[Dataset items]
————————
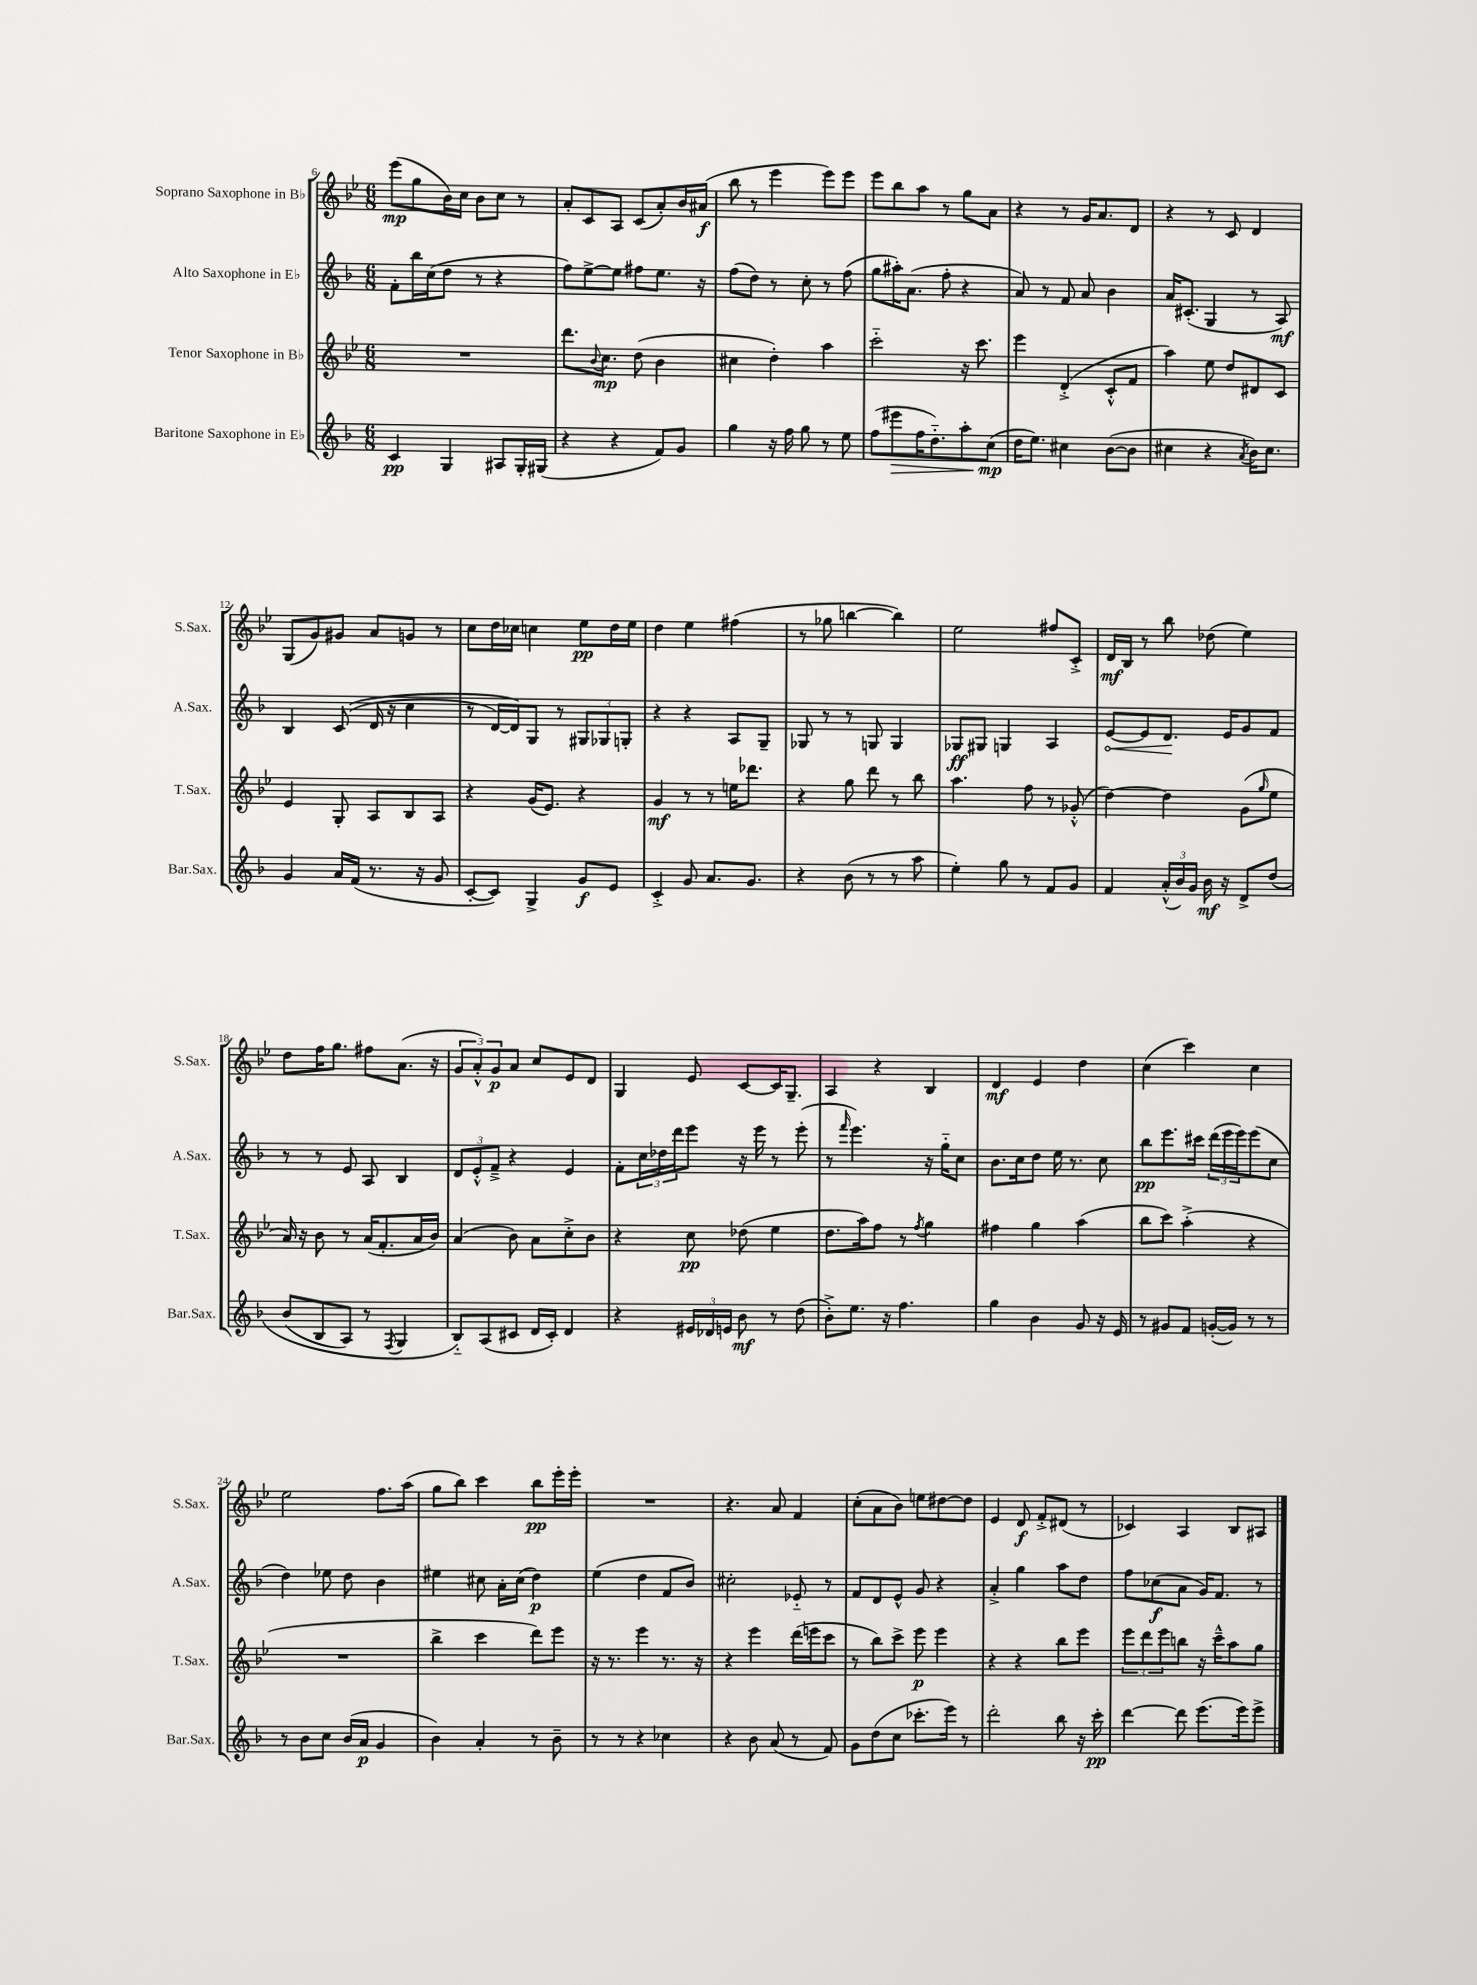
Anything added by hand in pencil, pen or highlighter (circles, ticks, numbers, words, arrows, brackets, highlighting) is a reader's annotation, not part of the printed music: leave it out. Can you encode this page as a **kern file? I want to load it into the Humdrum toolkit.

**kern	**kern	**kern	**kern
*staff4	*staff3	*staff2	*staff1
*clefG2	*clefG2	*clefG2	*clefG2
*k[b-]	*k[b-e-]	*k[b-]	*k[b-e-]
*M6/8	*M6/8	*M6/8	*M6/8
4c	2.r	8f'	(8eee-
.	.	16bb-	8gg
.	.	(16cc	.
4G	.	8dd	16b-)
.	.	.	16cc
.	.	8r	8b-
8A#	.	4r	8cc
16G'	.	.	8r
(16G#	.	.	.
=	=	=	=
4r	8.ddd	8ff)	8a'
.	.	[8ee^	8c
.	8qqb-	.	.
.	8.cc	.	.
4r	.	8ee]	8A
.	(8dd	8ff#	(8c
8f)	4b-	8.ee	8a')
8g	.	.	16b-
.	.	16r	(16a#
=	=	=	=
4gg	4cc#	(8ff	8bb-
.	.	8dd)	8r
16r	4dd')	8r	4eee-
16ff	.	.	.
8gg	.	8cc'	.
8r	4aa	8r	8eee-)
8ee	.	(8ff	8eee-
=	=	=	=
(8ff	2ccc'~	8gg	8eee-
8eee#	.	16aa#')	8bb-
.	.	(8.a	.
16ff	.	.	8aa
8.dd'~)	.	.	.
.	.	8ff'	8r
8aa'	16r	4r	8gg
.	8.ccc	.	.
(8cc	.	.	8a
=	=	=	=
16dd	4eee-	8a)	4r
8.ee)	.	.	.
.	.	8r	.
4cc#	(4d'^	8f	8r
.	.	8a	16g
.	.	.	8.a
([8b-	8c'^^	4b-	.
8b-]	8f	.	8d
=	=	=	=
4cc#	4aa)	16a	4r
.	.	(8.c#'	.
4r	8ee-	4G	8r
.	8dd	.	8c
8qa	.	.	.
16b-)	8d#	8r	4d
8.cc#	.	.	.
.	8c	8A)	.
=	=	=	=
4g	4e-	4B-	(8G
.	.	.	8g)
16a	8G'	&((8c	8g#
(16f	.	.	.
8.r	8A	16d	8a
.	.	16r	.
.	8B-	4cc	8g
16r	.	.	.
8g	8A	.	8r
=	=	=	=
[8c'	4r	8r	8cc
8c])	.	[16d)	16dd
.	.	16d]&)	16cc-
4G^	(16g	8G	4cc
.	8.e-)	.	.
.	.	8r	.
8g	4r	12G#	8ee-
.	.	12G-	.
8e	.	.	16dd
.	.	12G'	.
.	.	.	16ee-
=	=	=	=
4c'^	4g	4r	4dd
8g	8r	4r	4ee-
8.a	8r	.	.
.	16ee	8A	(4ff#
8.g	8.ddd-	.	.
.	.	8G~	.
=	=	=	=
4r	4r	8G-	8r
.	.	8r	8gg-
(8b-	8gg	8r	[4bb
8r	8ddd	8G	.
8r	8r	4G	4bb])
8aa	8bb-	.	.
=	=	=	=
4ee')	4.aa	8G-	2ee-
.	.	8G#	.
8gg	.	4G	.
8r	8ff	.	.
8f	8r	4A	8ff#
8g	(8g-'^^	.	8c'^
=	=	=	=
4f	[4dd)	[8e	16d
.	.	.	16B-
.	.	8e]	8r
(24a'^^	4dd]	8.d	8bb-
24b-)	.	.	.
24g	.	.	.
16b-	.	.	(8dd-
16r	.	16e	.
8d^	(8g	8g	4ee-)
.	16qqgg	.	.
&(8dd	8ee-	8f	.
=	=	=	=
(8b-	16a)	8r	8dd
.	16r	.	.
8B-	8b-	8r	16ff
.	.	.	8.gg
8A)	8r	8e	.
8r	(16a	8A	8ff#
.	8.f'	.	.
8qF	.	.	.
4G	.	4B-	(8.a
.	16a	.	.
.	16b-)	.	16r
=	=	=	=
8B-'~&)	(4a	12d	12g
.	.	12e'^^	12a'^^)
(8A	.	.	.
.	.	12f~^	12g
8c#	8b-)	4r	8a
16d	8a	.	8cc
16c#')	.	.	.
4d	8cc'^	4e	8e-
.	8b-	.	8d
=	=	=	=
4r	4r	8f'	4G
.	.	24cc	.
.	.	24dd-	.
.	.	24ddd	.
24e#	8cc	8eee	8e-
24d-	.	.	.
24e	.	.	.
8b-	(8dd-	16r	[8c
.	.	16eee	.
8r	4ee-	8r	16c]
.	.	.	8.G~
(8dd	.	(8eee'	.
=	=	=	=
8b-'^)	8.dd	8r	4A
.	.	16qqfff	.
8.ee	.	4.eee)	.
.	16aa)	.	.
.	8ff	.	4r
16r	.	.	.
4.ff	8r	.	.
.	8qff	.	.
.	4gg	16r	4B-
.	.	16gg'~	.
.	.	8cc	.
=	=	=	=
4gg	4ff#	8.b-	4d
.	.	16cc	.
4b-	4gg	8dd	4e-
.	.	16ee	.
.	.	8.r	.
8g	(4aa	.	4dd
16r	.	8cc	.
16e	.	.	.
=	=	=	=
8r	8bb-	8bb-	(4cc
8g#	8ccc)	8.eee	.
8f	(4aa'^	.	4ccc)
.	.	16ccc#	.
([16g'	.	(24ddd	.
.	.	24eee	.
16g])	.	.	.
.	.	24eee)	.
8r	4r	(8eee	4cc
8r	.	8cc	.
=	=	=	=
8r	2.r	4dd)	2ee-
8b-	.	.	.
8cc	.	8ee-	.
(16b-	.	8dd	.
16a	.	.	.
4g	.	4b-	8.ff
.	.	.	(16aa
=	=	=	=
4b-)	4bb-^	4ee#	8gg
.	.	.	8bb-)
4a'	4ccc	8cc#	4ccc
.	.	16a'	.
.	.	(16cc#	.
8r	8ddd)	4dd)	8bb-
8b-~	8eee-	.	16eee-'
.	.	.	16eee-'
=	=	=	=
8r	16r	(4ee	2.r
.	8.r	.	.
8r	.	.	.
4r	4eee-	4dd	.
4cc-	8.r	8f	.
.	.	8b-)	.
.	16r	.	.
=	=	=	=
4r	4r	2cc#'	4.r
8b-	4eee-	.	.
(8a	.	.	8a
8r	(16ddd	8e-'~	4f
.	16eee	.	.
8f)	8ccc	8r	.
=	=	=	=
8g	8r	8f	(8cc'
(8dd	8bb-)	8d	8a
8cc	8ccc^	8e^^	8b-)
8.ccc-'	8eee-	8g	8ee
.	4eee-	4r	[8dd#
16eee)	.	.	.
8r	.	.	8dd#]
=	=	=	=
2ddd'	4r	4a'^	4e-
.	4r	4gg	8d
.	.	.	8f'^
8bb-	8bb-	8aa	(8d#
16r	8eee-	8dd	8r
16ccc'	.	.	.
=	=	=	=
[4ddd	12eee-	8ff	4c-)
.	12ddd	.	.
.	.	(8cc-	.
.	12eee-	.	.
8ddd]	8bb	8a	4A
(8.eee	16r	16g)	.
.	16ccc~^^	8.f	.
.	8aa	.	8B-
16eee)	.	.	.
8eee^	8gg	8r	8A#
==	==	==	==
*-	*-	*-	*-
————————
EXERCISE AIM: Select every line of the rows above that contains the string "kern", treating uppercase and lowercase letters as different.

CORRECT RESULT:
Anything added by hand in pencil, pen or highlighter (circles, ticks, numbers, words, arrows, brackets, highlighting) is a reader's annotation, not part of the printed music: leave it out. Can you encode this page as a **kern file? I want to load it into the Humdrum toolkit.
**kern	**kern	**kern	**kern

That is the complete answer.